• Task details
All entries below must be reproduced without a single change.

• Data for review
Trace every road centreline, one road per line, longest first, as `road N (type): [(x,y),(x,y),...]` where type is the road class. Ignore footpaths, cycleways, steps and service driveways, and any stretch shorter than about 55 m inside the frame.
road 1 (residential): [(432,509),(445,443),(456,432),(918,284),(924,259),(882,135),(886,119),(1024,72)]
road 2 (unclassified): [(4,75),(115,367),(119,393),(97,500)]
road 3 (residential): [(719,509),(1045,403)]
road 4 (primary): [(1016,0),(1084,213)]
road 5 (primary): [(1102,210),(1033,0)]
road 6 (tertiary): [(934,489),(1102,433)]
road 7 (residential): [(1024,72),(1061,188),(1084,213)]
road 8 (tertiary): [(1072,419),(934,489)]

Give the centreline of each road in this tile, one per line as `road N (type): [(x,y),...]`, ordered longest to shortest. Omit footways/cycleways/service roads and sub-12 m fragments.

• Answer space
Trace every road centreline, one road per line, longest first, as `road N (type): [(x,y),(x,y),...]` where type is the road class. Ignore footpaths, cycleways, steps and service driveways, and any stretch shorter than about 55 m inside the frame.
road 1 (residential): [(432,509),(445,443),(456,432),(918,284),(924,259),(882,135),(886,119),(1024,72)]
road 2 (unclassified): [(4,75),(115,367),(119,393),(97,500)]
road 3 (residential): [(719,509),(1045,403)]
road 4 (primary): [(1016,0),(1084,213)]
road 5 (primary): [(1102,210),(1033,0)]
road 6 (tertiary): [(934,489),(1102,433)]
road 7 (residential): [(1024,72),(1061,188),(1084,213)]
road 8 (tertiary): [(1072,419),(934,489)]

Give the centreline of each road in this tile, one per line as `road N (type): [(x,y),...]`, ordered longest to shortest. Omit footways/cycleways/service roads and sub-12 m fragments.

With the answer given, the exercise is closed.